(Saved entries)
====

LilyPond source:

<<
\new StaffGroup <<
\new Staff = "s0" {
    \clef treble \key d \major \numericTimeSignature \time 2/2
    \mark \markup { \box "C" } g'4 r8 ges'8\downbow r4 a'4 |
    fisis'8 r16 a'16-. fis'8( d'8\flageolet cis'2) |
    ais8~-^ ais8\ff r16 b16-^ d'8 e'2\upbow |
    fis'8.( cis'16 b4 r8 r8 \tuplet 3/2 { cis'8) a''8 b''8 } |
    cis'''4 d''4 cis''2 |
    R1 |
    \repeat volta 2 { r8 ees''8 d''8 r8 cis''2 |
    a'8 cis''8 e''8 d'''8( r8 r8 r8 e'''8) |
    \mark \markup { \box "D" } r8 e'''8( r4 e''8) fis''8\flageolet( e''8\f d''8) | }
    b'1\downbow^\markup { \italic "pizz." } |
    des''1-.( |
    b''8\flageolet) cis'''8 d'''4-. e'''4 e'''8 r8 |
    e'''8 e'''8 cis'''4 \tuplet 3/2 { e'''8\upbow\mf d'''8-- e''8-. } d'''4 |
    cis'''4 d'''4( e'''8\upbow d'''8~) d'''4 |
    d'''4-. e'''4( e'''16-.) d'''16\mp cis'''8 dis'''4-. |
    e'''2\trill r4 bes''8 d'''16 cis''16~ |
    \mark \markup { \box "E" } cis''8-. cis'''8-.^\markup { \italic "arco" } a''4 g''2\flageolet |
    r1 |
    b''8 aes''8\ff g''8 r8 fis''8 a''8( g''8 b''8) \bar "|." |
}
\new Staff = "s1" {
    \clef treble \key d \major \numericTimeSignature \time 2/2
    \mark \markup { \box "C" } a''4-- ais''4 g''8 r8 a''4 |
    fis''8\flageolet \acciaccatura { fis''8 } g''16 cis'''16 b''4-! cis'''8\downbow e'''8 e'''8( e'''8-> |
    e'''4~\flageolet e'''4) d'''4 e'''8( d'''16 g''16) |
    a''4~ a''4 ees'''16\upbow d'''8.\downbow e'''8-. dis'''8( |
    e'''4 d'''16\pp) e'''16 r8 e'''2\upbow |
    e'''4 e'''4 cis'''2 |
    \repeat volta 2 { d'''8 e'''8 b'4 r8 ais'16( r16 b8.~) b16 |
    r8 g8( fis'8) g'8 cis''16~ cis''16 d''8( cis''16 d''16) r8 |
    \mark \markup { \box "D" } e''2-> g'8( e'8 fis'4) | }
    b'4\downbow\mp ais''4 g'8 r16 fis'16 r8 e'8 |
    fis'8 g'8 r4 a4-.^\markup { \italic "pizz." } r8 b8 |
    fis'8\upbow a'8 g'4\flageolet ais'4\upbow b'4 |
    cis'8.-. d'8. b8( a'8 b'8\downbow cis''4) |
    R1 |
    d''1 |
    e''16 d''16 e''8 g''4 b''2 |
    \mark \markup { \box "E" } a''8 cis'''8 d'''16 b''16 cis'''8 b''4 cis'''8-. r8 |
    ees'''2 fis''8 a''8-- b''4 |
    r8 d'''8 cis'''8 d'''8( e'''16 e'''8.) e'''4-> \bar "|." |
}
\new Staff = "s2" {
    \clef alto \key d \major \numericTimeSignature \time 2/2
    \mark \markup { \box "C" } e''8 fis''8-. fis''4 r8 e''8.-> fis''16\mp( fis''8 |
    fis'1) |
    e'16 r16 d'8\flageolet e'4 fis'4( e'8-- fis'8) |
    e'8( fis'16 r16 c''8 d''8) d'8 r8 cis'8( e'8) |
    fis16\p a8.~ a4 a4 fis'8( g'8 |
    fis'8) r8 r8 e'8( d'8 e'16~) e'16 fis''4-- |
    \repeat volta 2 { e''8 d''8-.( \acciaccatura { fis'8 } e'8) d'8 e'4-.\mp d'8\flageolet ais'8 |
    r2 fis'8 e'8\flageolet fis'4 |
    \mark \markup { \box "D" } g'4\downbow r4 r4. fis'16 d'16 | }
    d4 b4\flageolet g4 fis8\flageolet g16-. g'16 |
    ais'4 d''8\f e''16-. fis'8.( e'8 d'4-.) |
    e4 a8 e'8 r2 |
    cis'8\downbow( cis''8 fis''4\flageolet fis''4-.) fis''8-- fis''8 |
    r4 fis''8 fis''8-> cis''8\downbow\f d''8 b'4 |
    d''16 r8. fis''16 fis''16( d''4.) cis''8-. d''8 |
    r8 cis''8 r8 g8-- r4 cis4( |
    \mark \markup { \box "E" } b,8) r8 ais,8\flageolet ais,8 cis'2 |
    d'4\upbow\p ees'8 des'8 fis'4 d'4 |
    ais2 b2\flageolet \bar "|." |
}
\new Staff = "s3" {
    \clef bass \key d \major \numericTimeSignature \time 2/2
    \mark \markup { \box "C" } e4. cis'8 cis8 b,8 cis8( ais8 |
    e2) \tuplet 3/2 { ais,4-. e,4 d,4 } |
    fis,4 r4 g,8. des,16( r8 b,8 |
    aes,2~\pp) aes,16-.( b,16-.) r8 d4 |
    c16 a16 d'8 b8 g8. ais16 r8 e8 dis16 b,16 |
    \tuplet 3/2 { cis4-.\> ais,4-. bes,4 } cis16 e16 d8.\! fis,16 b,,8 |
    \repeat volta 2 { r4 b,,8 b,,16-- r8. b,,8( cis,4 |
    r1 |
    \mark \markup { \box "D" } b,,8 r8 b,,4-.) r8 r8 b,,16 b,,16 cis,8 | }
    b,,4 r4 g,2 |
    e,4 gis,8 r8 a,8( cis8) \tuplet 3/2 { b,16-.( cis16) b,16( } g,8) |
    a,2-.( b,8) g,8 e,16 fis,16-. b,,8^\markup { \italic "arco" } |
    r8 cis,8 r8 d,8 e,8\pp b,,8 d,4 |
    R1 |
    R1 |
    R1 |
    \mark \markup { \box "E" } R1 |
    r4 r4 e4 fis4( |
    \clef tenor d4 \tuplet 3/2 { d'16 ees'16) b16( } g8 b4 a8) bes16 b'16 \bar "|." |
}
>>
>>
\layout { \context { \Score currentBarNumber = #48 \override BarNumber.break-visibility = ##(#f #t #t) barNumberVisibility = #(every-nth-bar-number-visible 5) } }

====

Which lines of the data above contain the string "downbow"? Copy each of them in full.

**FULL ANSWER:**
    \mark \markup { \box "C" } g'4 r8 ges'8\downbow r4 a'4 |
    b'1\downbow^\markup { \italic "pizz." } |
    fis''8\flageolet \acciaccatura { fis''8 } g''16 cis'''16 b''4-! cis'''8\downbow e'''8 e'''8( e'''8-> |
    a''4~ a''4 ees'''16\upbow d'''8.\downbow e'''8-. dis'''8( |
    b'4\downbow\mp ais''4 g'8 r16 fis'16 r8 e'8 |
    cis'8.-. d'8. b8( a'8 b'8\downbow cis''4) |
    \mark \markup { \box "D" } g'4\downbow r4 r4. fis'16 d'16 | }
    cis'8\downbow( cis''8 fis''4\flageolet fis''4-.) fis''8-- fis''8 |
    r4 fis''8 fis''8-> cis''8\downbow\f d''8 b'4 |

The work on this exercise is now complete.